HOW TO COMPLETE THIS TASK —
An exact copy of each line below is needed, with no images in it.

INFORMATION SHOWN —
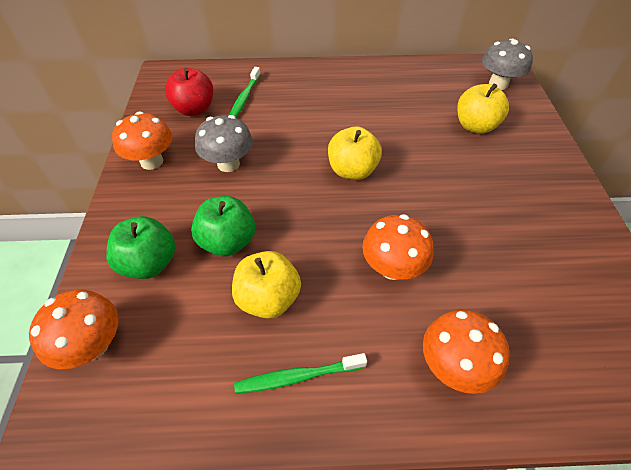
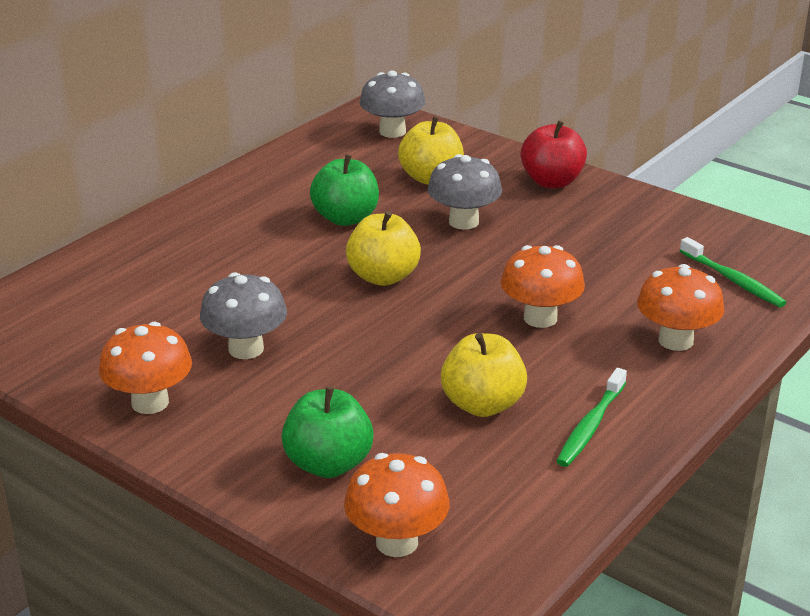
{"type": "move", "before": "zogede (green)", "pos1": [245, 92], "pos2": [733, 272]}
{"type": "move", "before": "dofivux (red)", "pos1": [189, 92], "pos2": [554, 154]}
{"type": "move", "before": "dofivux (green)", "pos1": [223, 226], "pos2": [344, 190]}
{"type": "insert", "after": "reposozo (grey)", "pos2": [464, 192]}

WRITTEN SOLUTION —
{"type": "move", "before": "zogede (green)", "pos1": [245, 92], "pos2": [733, 272]}
{"type": "move", "before": "dofivux (red)", "pos1": [189, 92], "pos2": [554, 154]}
{"type": "move", "before": "dofivux (green)", "pos1": [223, 226], "pos2": [344, 190]}
{"type": "insert", "after": "reposozo (grey)", "pos2": [464, 192]}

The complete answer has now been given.